Give the data again exactly as written, skipping any pictures.
[Start of section]
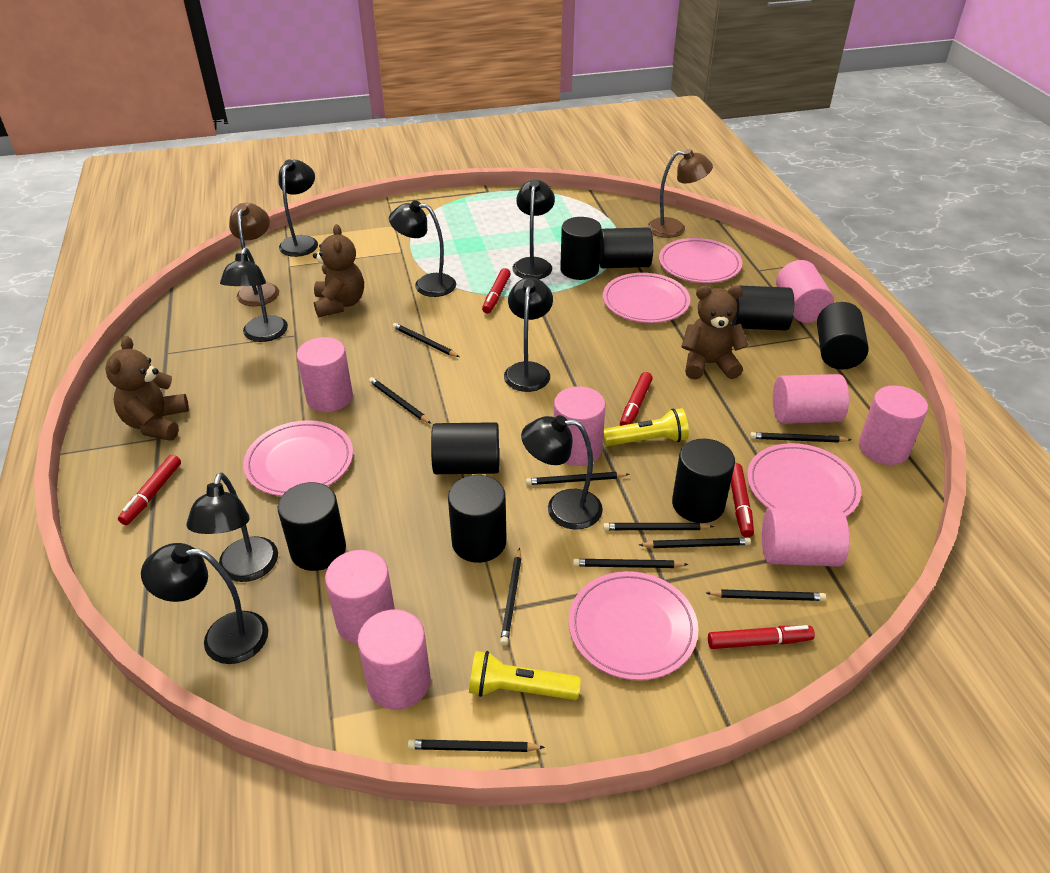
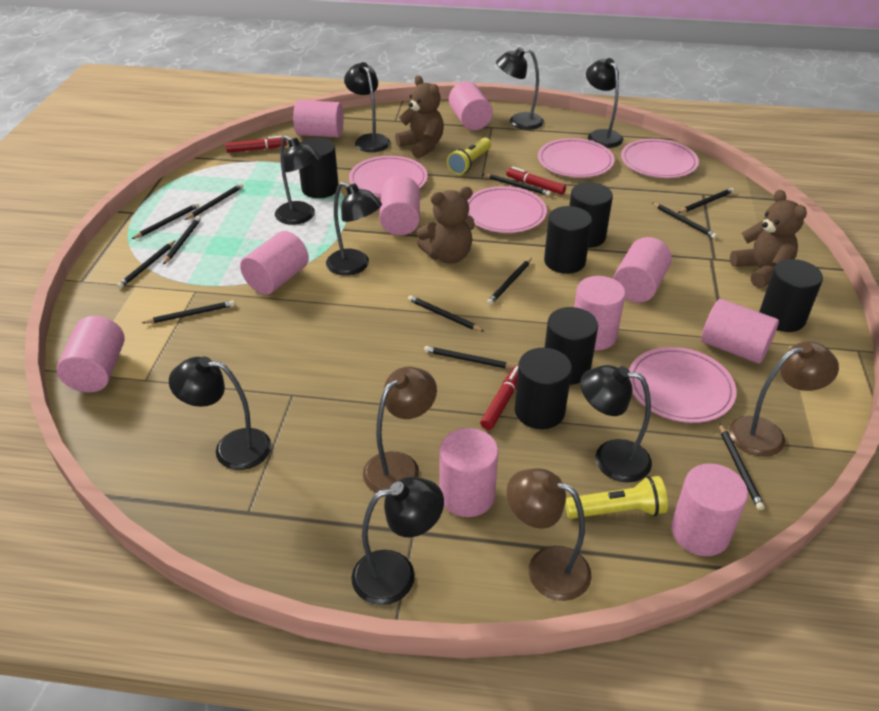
black cylinder: 8 -> 6
black pencil: 10 -> 12
brown lamp: 2 -> 3
pink cylinder: 8 -> 10
red marker: 5 -> 3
[End of section]
Answer to this exercise >>
black cylinder: 8 -> 6
black pencil: 10 -> 12
brown lamp: 2 -> 3
pink cylinder: 8 -> 10
red marker: 5 -> 3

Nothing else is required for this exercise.